▶ [ASSIGNMENT]:
With the pictures left aside, write out exactly the lines of the listing below from the line with "lime plate I2" to the line with "red slope F7:G7 level 1 top G -> none", both included, and only those.

--- DATA RECORDS ---

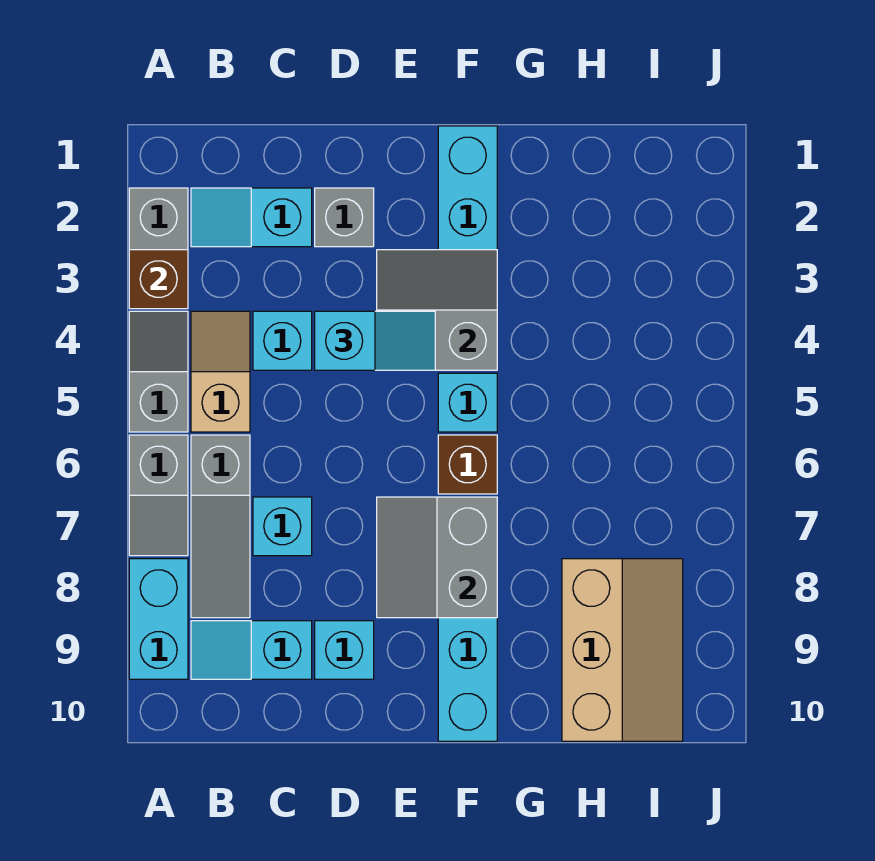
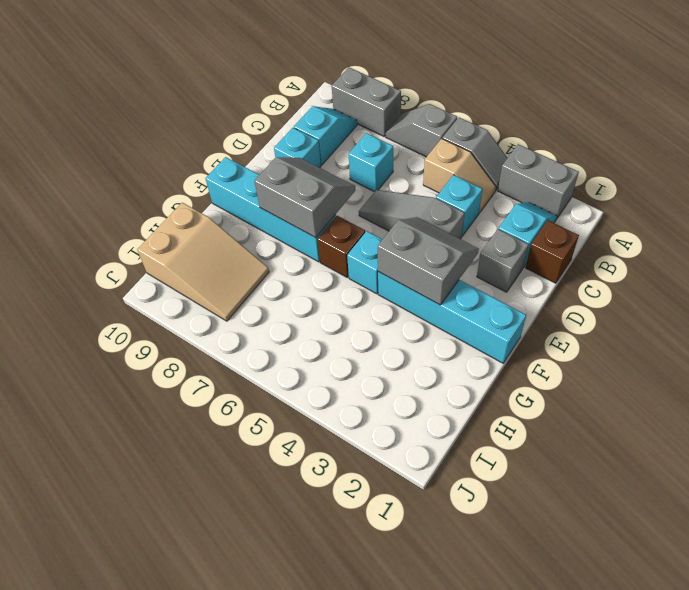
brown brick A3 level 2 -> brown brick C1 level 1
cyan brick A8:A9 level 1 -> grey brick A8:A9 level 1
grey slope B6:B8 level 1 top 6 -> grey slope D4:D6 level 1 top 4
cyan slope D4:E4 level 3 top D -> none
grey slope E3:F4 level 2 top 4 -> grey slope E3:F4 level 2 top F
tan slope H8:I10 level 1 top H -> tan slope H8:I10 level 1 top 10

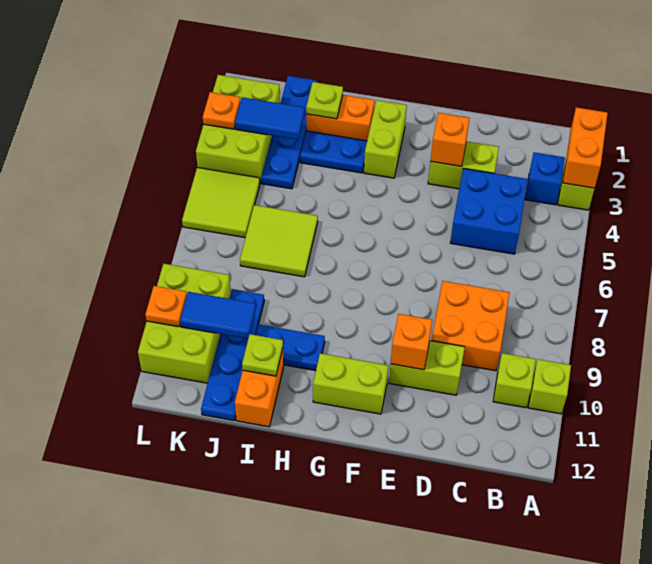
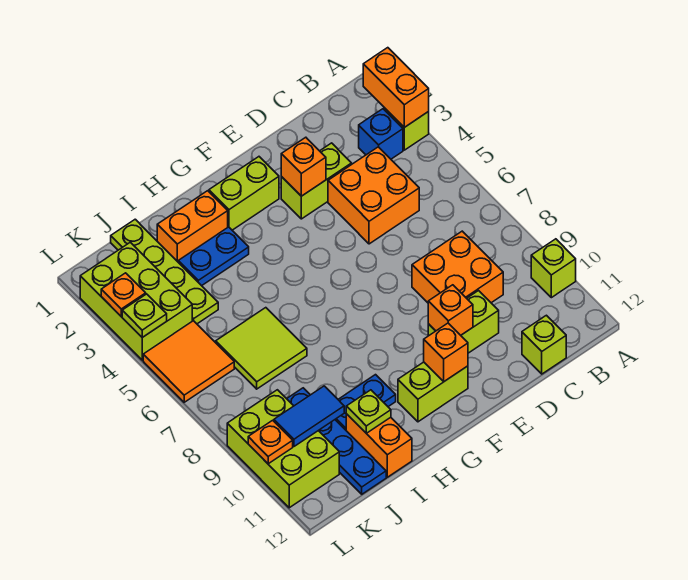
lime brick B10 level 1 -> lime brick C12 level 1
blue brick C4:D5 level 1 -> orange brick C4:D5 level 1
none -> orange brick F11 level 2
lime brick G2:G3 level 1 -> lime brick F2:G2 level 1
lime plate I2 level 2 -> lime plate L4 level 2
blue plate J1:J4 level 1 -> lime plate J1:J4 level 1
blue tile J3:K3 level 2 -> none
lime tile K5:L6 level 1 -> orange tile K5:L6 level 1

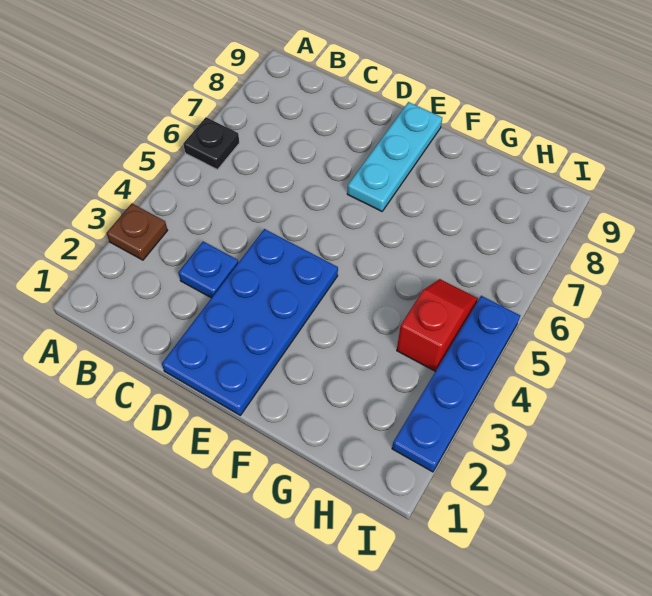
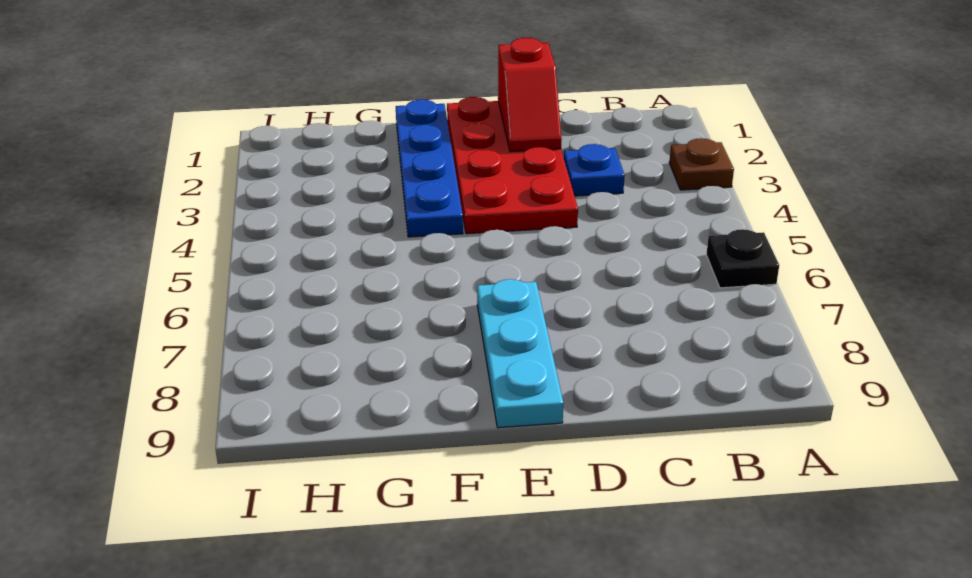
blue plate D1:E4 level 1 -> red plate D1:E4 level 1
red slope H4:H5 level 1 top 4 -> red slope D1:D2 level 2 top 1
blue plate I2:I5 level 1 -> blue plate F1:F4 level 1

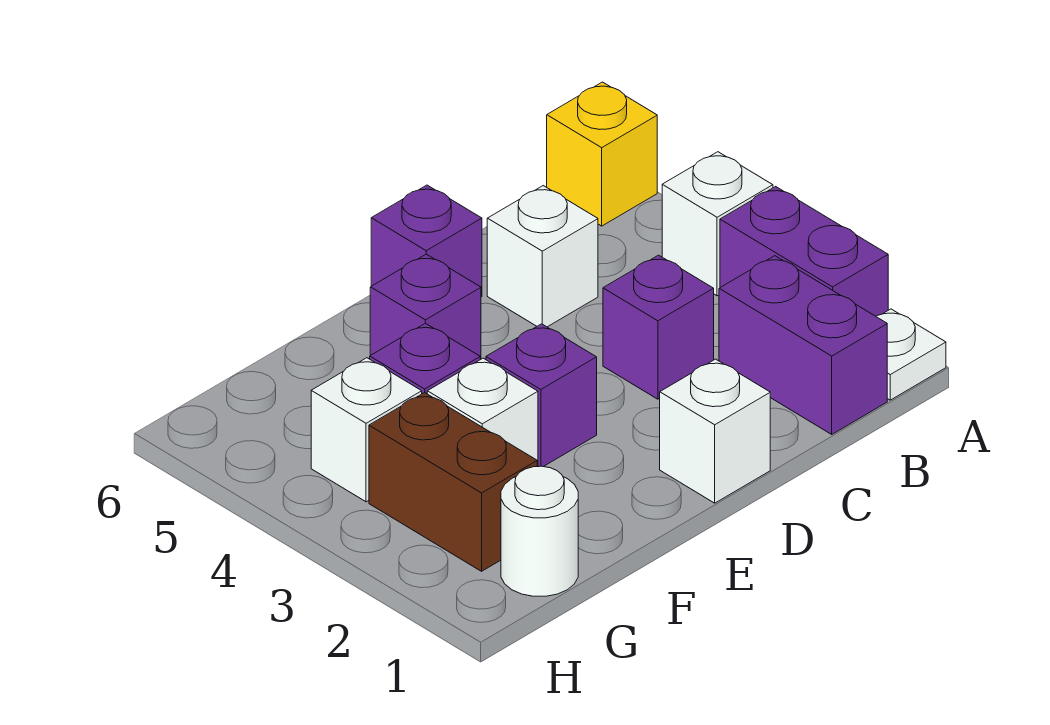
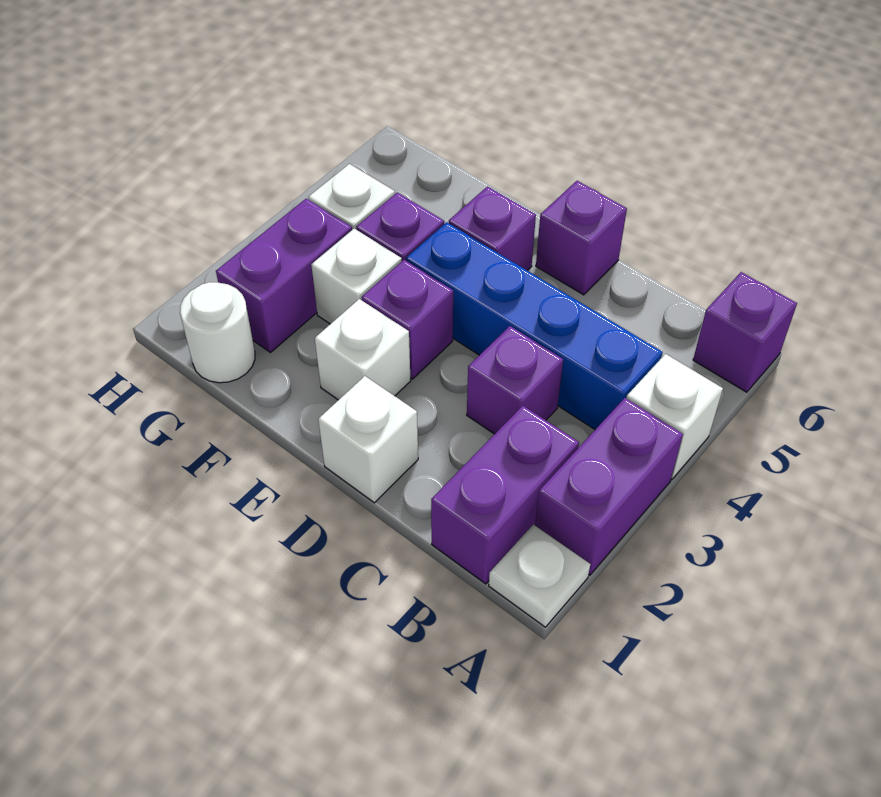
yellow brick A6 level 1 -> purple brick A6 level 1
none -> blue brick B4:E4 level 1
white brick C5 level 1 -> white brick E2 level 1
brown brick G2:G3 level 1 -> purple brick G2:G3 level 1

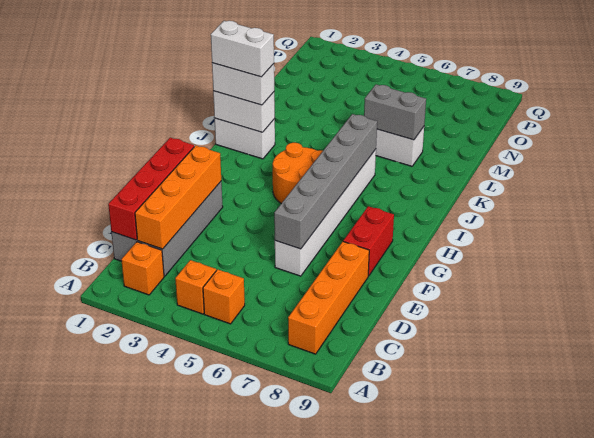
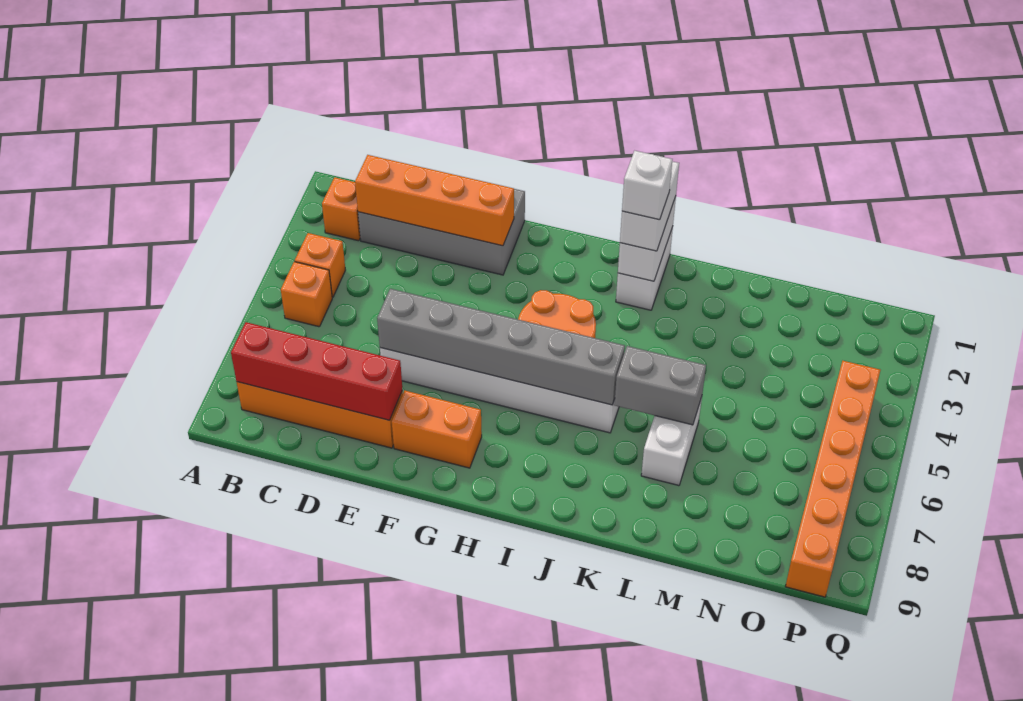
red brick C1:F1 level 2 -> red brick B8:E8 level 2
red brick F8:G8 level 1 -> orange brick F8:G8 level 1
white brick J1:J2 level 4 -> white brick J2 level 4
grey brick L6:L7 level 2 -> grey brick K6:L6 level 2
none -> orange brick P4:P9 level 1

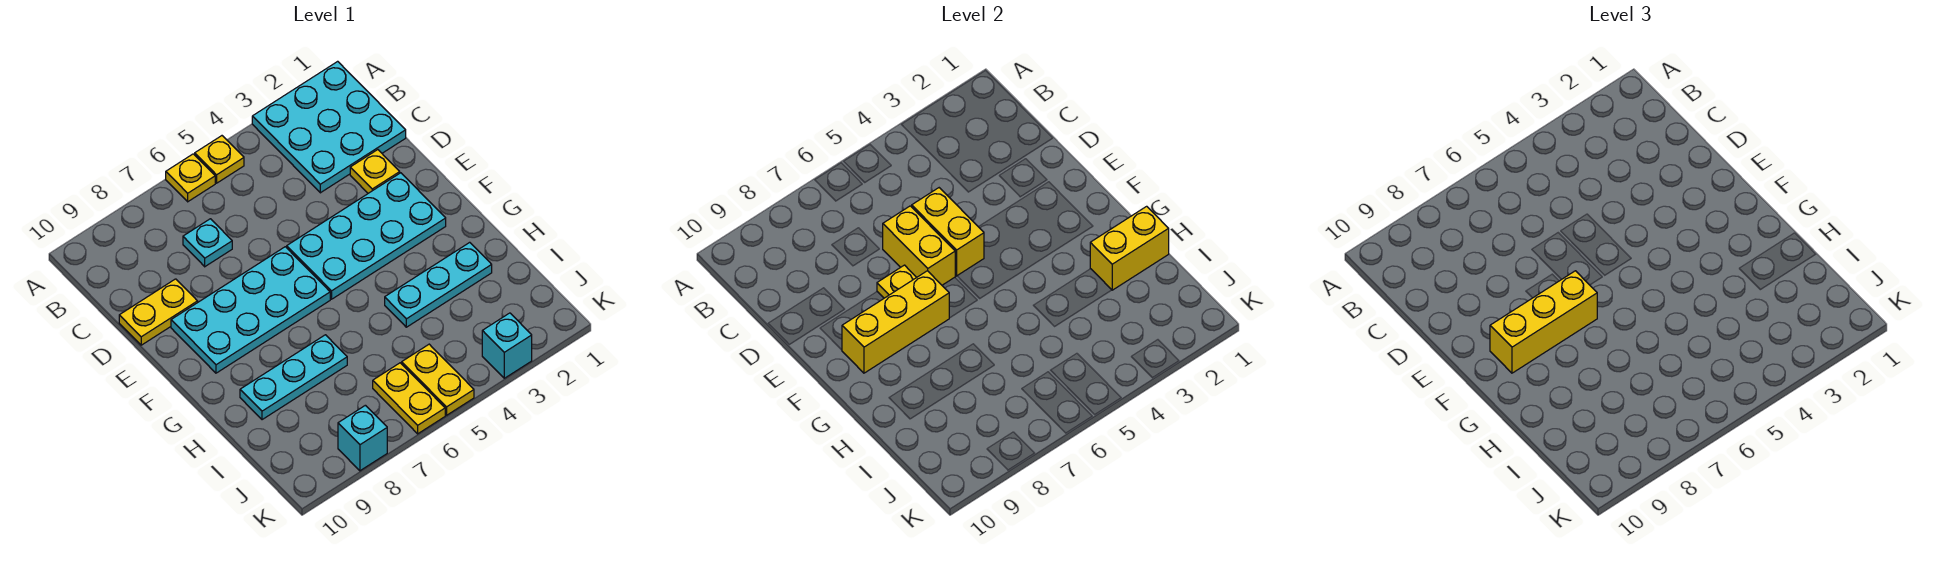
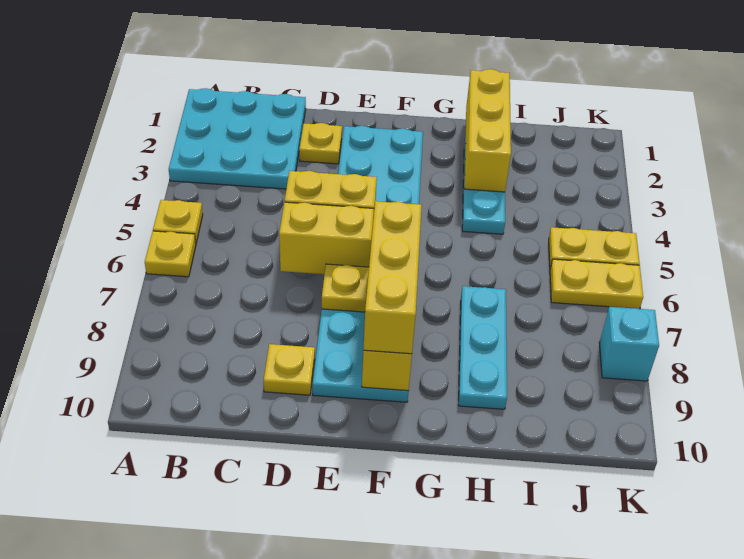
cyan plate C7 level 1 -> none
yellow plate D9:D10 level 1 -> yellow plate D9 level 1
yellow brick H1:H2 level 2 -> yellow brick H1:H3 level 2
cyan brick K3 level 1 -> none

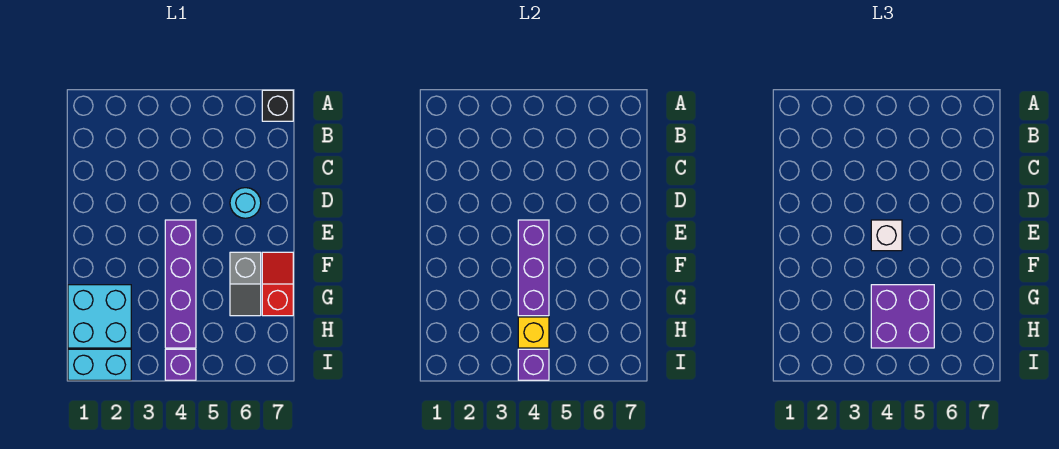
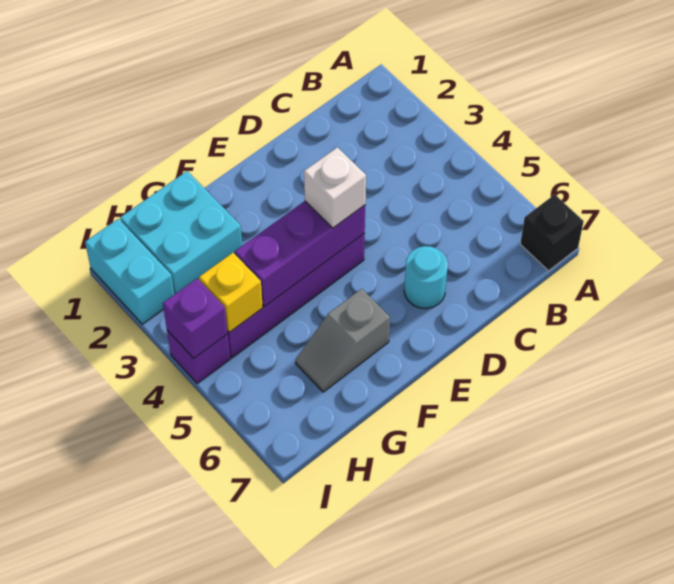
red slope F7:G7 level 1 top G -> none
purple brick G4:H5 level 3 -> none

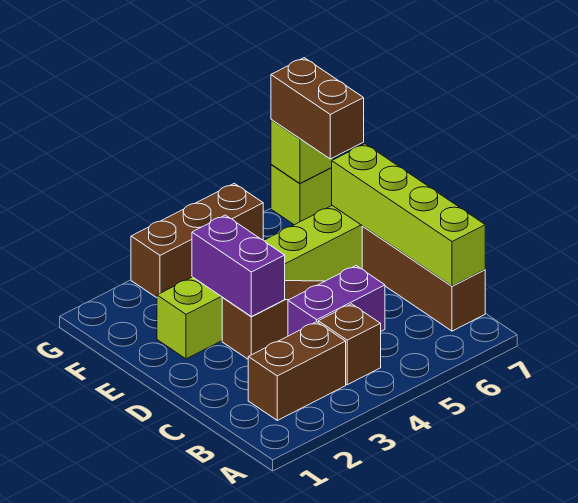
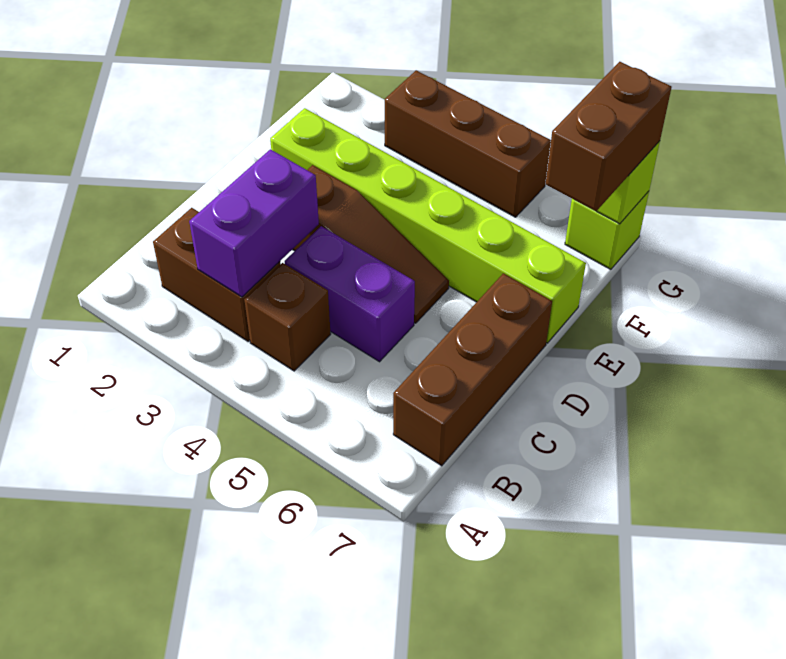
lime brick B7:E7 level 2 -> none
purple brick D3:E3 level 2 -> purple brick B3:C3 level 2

---

▶ [WORKED SOLUTION]:
lime plate I2 level 2 -> lime plate L4 level 2
blue plate J1:J4 level 1 -> lime plate J1:J4 level 1
blue tile J3:K3 level 2 -> none
lime tile K5:L6 level 1 -> orange tile K5:L6 level 1

blue plate D1:E4 level 1 -> red plate D1:E4 level 1
red slope H4:H5 level 1 top 4 -> red slope D1:D2 level 2 top 1
blue plate I2:I5 level 1 -> blue plate F1:F4 level 1

yellow brick A6 level 1 -> purple brick A6 level 1
none -> blue brick B4:E4 level 1
white brick C5 level 1 -> white brick E2 level 1
brown brick G2:G3 level 1 -> purple brick G2:G3 level 1

red brick C1:F1 level 2 -> red brick B8:E8 level 2
red brick F8:G8 level 1 -> orange brick F8:G8 level 1
white brick J1:J2 level 4 -> white brick J2 level 4
grey brick L6:L7 level 2 -> grey brick K6:L6 level 2
none -> orange brick P4:P9 level 1

cyan plate C7 level 1 -> none
yellow plate D9:D10 level 1 -> yellow plate D9 level 1
yellow brick H1:H2 level 2 -> yellow brick H1:H3 level 2
cyan brick K3 level 1 -> none

red slope F7:G7 level 1 top G -> none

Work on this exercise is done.